- _ASSIGNMENT_
Give the data again word for word; drop the pictures.

[Start of Attachment]

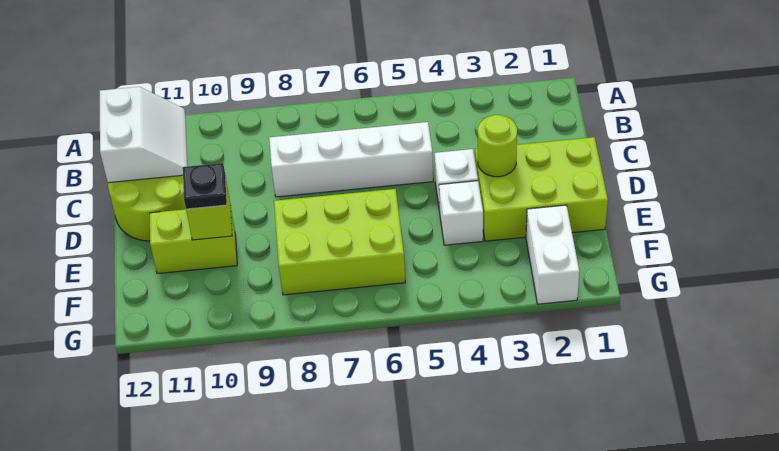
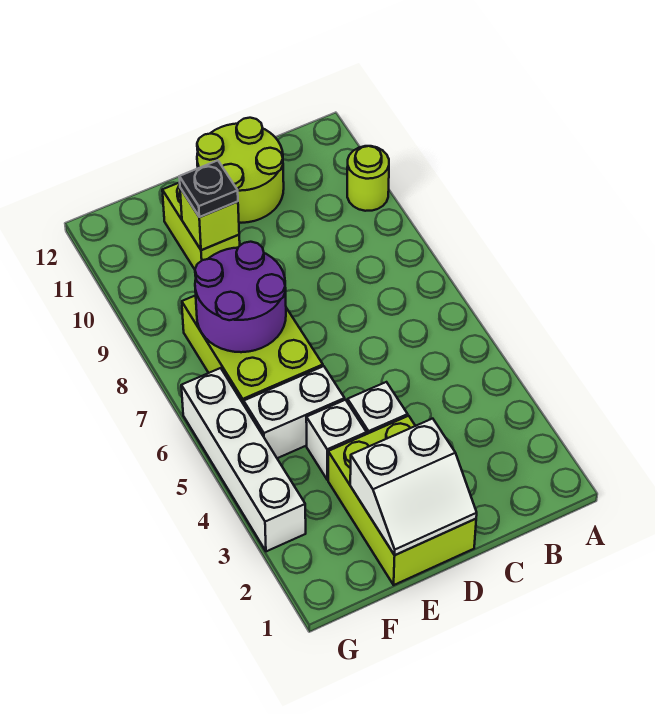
white slope B11:C12 level 2 top 12 -> white slope D1:E2 level 2 top 2
white brick C5:C8 level 1 -> white brick G3:G6 level 1
lime round brick D3 level 2 -> lime round brick A10 level 1
none -> purple round brick E7:F8 level 2
white brick F2:G2 level 1 -> white brick E5:F5 level 1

[End of Attachment]

- _ANSWER SECTION_
white slope B11:C12 level 2 top 12 -> white slope D1:E2 level 2 top 2
white brick C5:C8 level 1 -> white brick G3:G6 level 1
lime round brick D3 level 2 -> lime round brick A10 level 1
none -> purple round brick E7:F8 level 2
white brick F2:G2 level 1 -> white brick E5:F5 level 1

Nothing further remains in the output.